[Opening Data under study section]
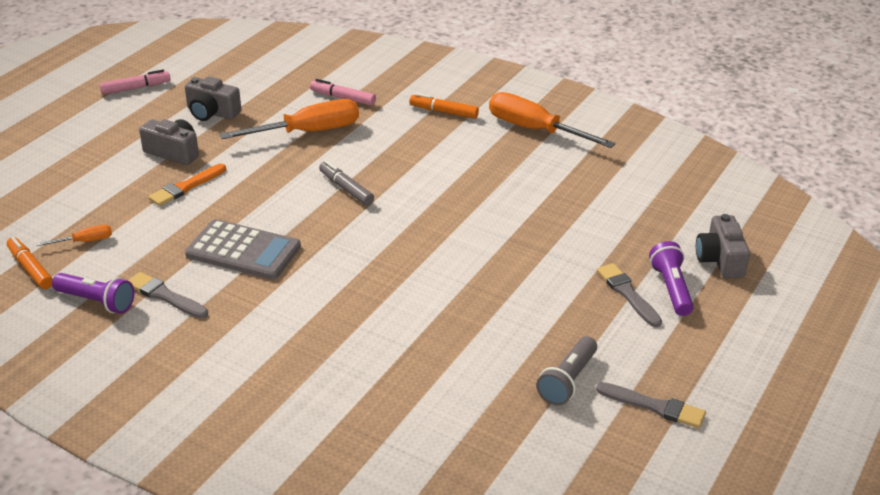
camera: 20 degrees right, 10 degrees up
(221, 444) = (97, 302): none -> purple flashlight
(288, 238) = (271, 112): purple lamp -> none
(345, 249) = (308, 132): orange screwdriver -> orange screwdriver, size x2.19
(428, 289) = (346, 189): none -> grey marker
[Closing Data under study section]
◆ Task to carry out: What is the number of lines above that contain "purple"? Reply with that number only.

◆ Answer to the problem: 2